-- WHAT YOU WILL DO --
Repeat the data word for word, excluding every picture.

-- SUPPLIED DATA --
*** Block opens ***

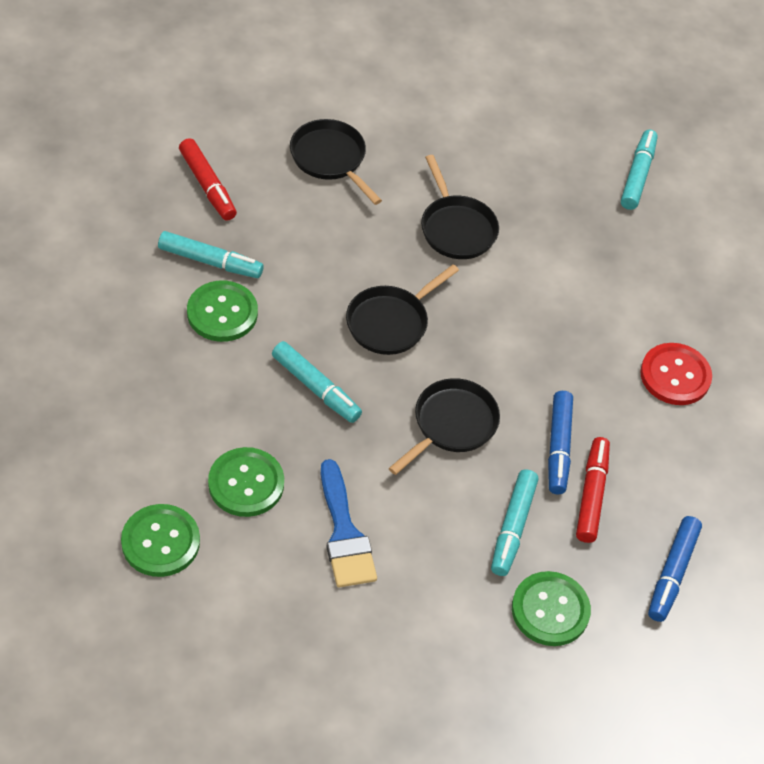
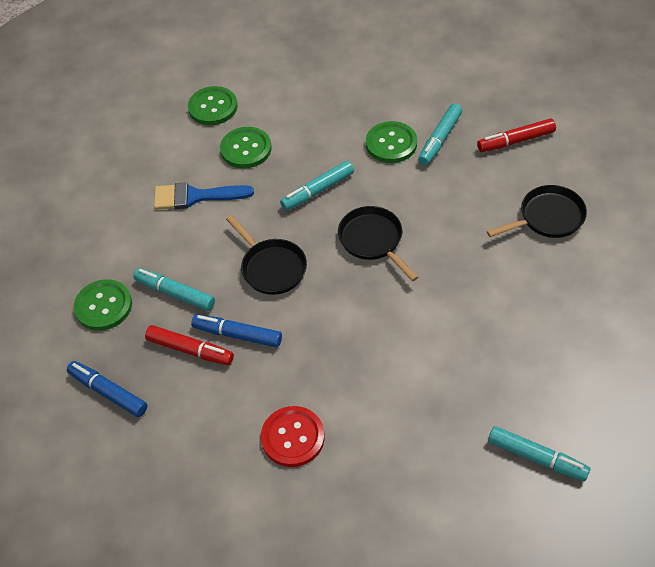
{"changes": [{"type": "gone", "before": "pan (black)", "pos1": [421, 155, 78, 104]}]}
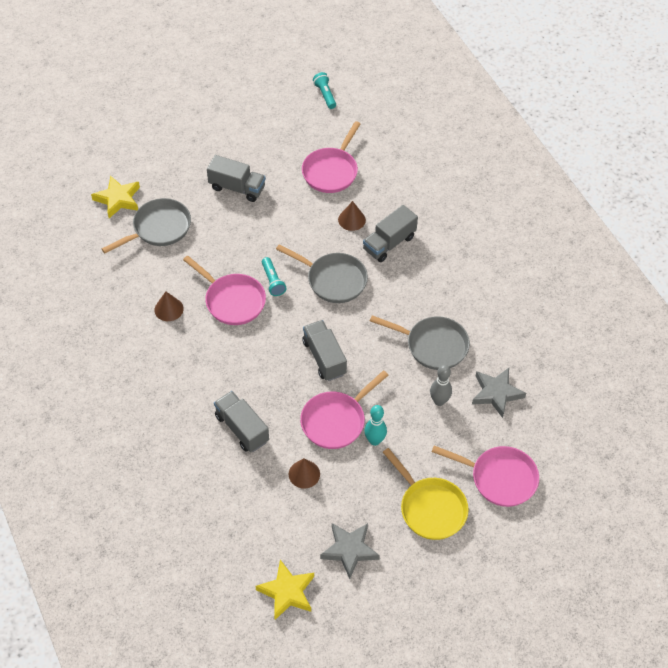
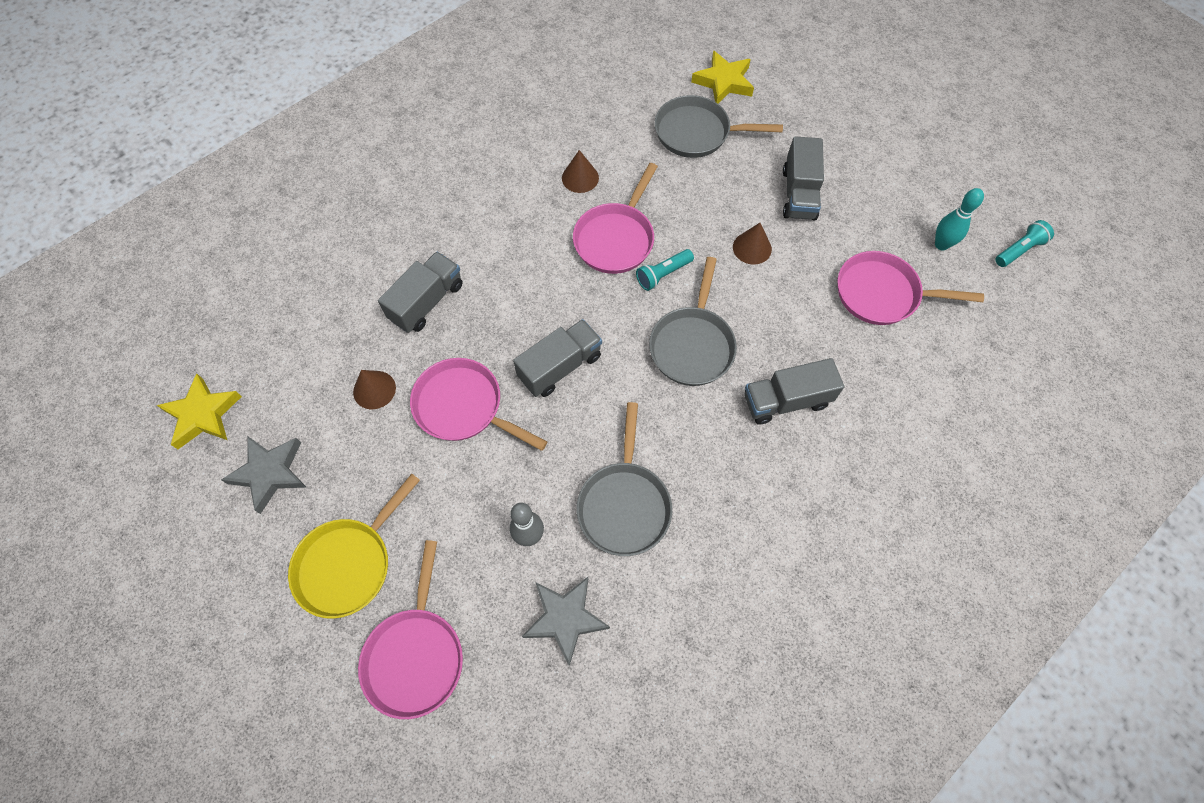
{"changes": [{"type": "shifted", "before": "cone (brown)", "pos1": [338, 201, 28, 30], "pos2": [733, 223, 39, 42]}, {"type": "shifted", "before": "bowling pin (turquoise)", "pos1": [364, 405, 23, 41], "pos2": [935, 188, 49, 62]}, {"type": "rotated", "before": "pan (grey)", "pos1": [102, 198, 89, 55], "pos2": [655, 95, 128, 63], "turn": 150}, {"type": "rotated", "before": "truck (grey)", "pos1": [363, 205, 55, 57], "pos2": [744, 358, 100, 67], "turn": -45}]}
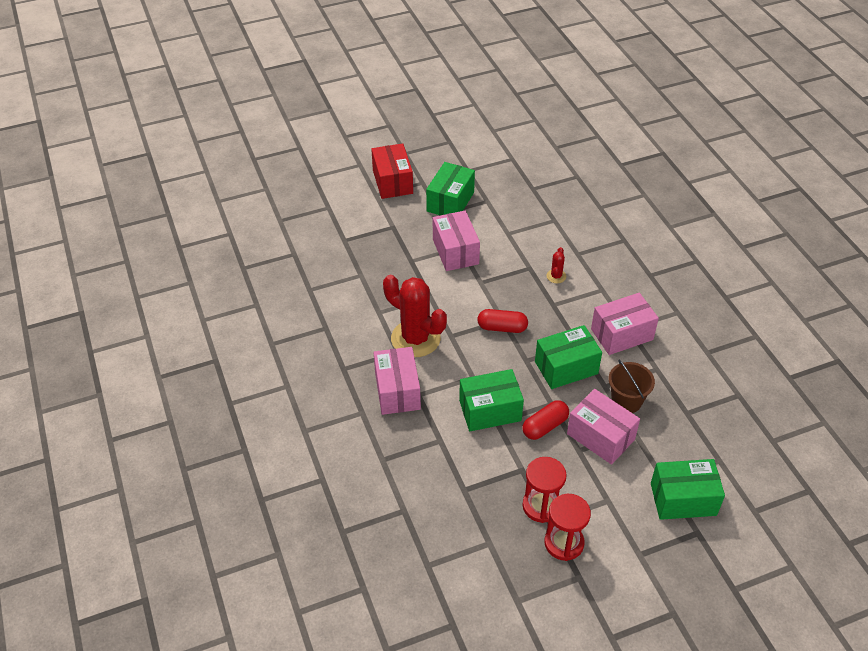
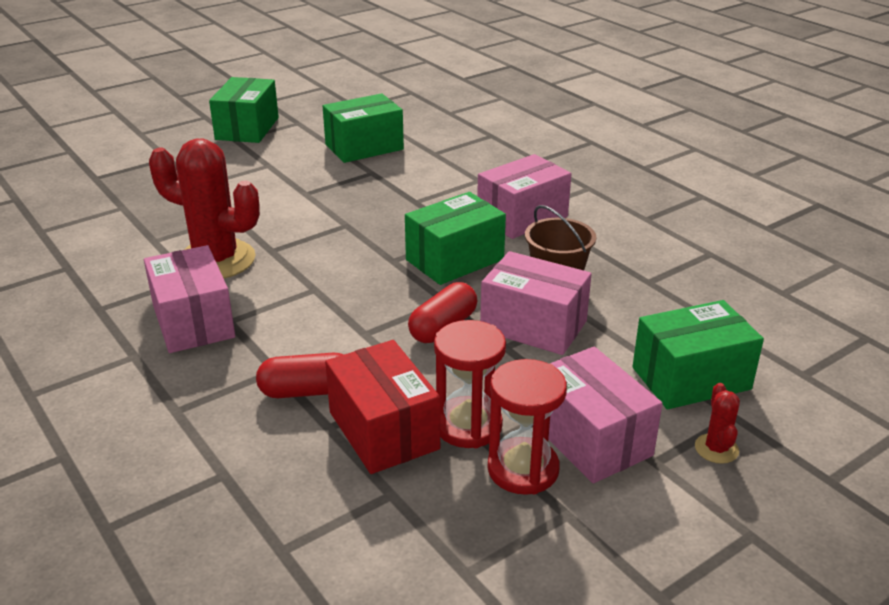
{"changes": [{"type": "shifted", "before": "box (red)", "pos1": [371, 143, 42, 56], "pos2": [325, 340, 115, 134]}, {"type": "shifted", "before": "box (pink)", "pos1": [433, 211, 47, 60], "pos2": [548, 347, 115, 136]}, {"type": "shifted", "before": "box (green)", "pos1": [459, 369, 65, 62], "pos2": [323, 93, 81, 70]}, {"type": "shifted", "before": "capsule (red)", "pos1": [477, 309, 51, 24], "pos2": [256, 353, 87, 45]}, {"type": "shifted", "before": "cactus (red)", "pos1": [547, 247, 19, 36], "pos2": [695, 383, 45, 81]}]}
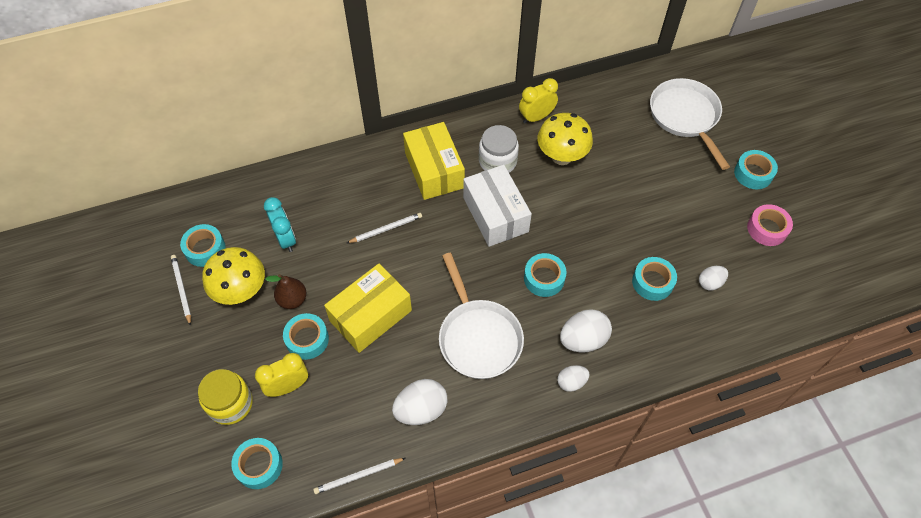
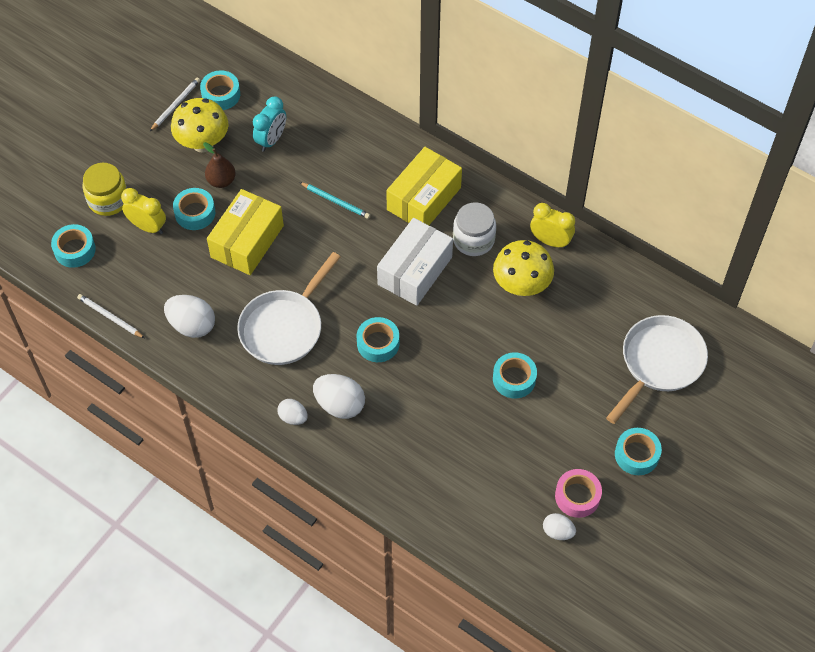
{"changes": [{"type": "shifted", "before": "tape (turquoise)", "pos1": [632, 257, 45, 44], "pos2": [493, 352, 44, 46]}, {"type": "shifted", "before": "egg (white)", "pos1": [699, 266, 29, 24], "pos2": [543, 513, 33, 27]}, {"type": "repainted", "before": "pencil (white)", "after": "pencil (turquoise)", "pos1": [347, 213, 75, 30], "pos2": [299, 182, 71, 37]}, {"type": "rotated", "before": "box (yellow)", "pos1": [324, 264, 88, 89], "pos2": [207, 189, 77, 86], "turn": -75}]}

*** Block closes ***

-- ANSWER --
{"changes": [{"type": "gone", "before": "pan (black)", "pos1": [421, 155, 78, 104]}]}
{"changes": [{"type": "shifted", "before": "cone (brown)", "pos1": [338, 201, 28, 30], "pos2": [733, 223, 39, 42]}, {"type": "shifted", "before": "bowling pin (turquoise)", "pos1": [364, 405, 23, 41], "pos2": [935, 188, 49, 62]}, {"type": "rotated", "before": "pan (grey)", "pos1": [102, 198, 89, 55], "pos2": [655, 95, 128, 63], "turn": 150}, {"type": "rotated", "before": "truck (grey)", "pos1": [363, 205, 55, 57], "pos2": [744, 358, 100, 67], "turn": -45}]}
{"changes": [{"type": "shifted", "before": "box (red)", "pos1": [371, 143, 42, 56], "pos2": [325, 340, 115, 134]}, {"type": "shifted", "before": "box (pink)", "pos1": [433, 211, 47, 60], "pos2": [548, 347, 115, 136]}, {"type": "shifted", "before": "box (green)", "pos1": [459, 369, 65, 62], "pos2": [323, 93, 81, 70]}, {"type": "shifted", "before": "capsule (red)", "pos1": [477, 309, 51, 24], "pos2": [256, 353, 87, 45]}, {"type": "shifted", "before": "cactus (red)", "pos1": [547, 247, 19, 36], "pos2": [695, 383, 45, 81]}]}
{"changes": [{"type": "shifted", "before": "tape (turquoise)", "pos1": [632, 257, 45, 44], "pos2": [493, 352, 44, 46]}, {"type": "shifted", "before": "egg (white)", "pos1": [699, 266, 29, 24], "pos2": [543, 513, 33, 27]}, {"type": "repainted", "before": "pencil (white)", "after": "pencil (turquoise)", "pos1": [347, 213, 75, 30], "pos2": [299, 182, 71, 37]}, {"type": "rotated", "before": "box (yellow)", "pos1": [324, 264, 88, 89], "pos2": [207, 189, 77, 86], "turn": -75}]}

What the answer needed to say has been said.